• Brief: Print nothing except the line holding "TOF pin SDA: A1 -> D2" and the lines that come after it in the material below, and leave the pictures out.

• Record extracts:
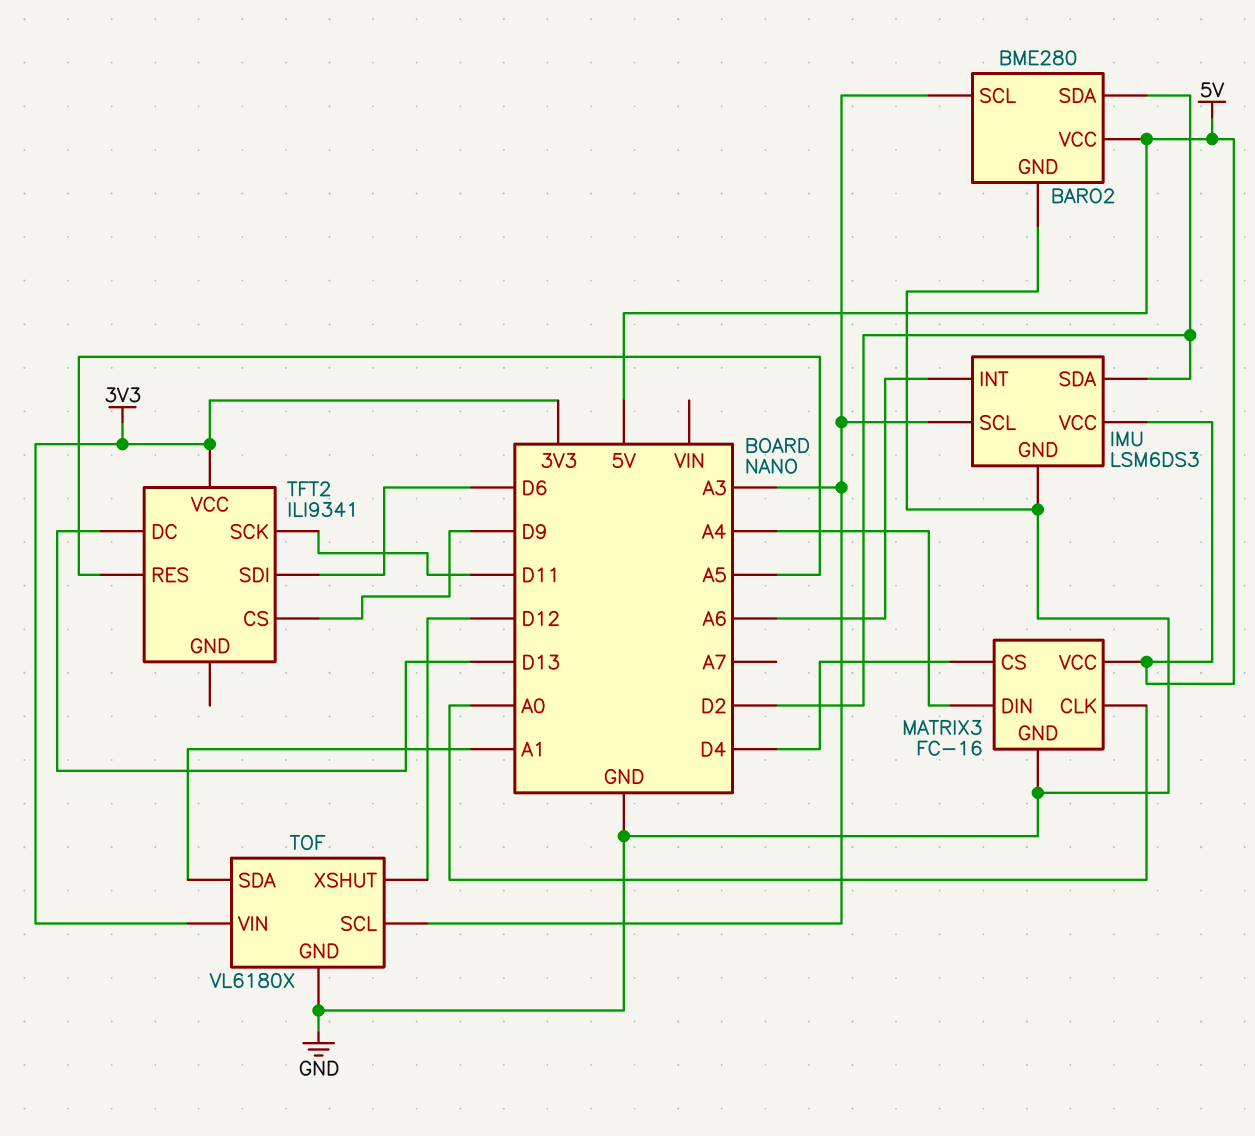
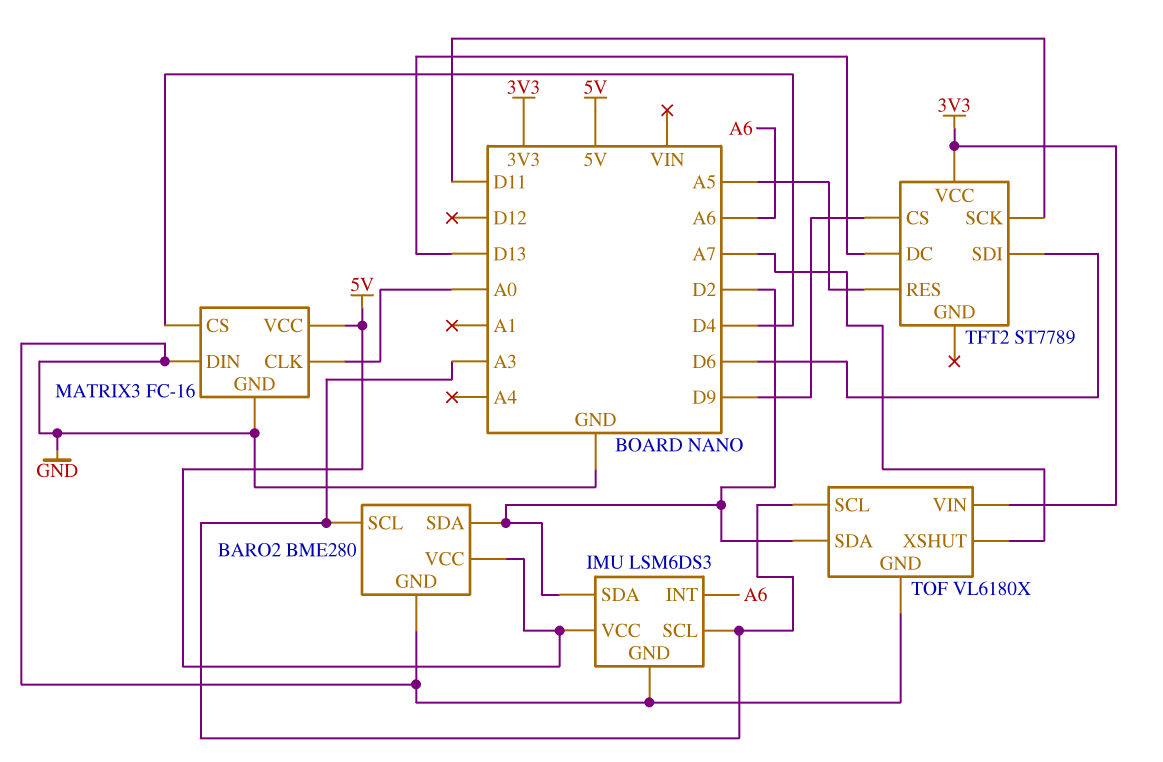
MATRIX3 pin DIN: A4 -> GND
TFT2: ILI9341 -> ST7789
TOF pin SDA: A1 -> D2
TOF pin XSHUT: D12 -> A7

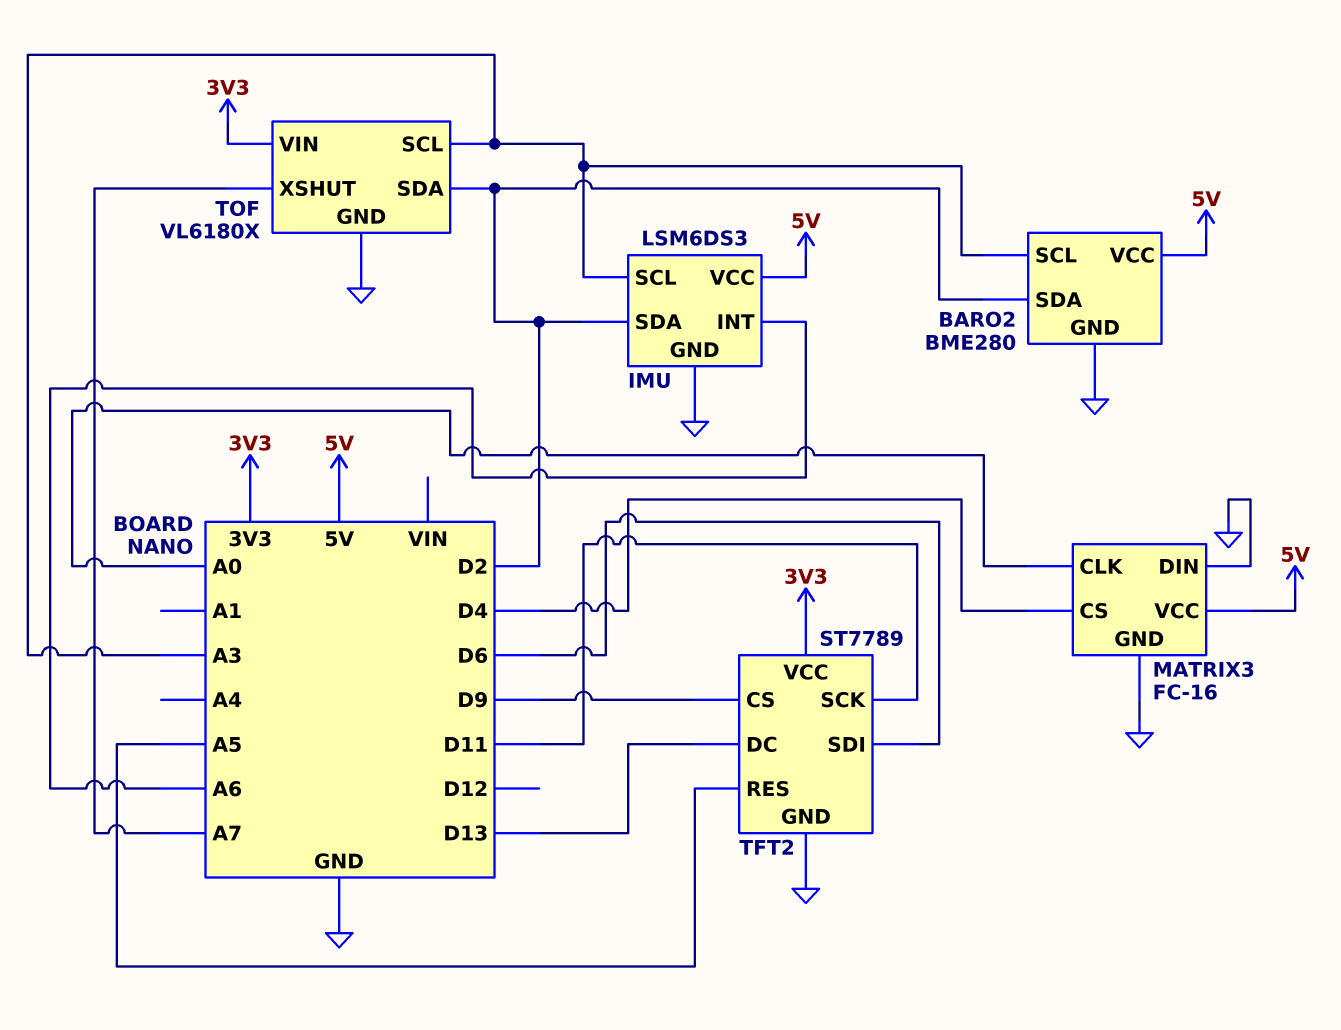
TFT2 pin GND: none -> GND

• Response:
TOF pin SDA: A1 -> D2
TOF pin XSHUT: D12 -> A7

TFT2 pin GND: none -> GND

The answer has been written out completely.